+++ Record set

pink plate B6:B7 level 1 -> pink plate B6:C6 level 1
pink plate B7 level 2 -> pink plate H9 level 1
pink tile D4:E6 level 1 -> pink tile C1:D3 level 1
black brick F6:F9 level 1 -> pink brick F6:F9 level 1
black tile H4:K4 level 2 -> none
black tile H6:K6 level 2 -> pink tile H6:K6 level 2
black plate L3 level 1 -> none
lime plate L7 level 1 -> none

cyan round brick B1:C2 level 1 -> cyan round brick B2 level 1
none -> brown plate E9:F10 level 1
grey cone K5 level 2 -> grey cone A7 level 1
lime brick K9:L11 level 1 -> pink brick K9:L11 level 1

++++++
+++ Record set

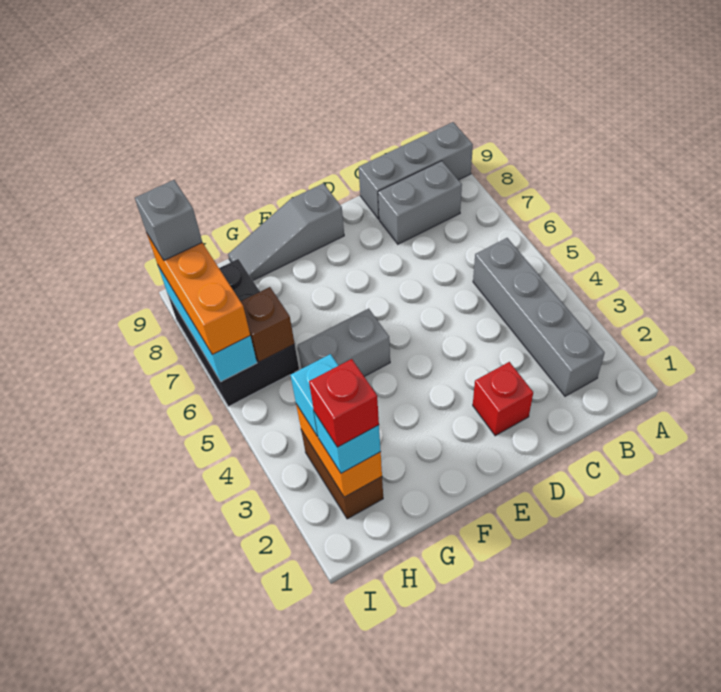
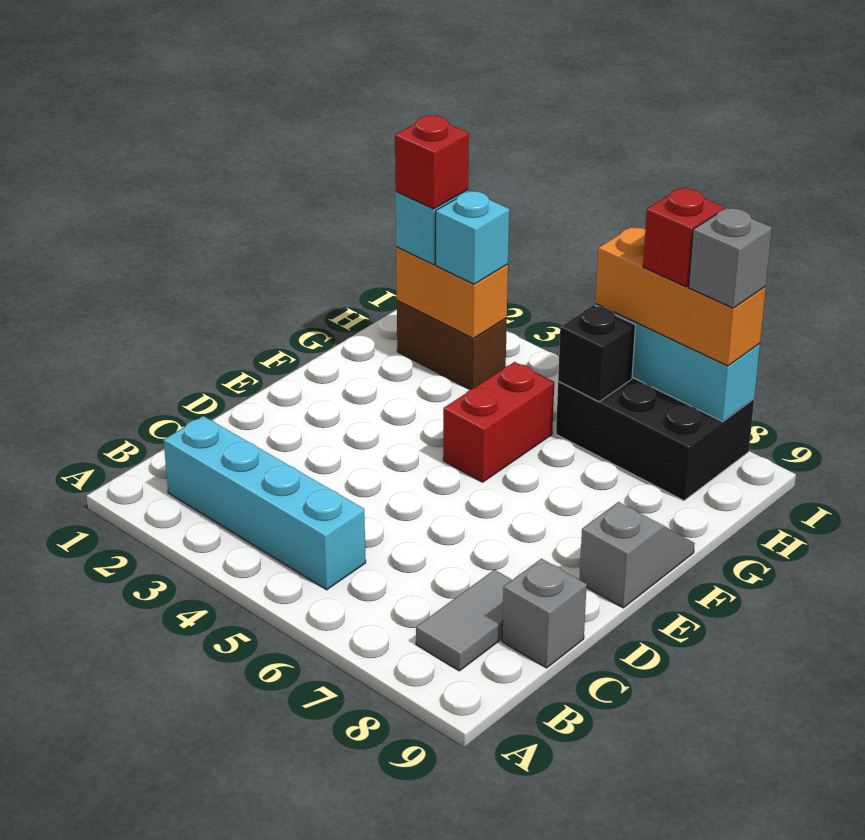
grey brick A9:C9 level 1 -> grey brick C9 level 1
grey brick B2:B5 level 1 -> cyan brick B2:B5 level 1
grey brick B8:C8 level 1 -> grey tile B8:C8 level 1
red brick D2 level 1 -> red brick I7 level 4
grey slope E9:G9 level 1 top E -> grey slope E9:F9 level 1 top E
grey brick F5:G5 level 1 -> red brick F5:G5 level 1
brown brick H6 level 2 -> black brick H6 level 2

++++++

◆ **Problem description**
Work through the entries, filtering for the string "brown", and copy each line that holds it.

◆ **Solved exercise**
none -> brown plate E9:F10 level 1
brown brick H6 level 2 -> black brick H6 level 2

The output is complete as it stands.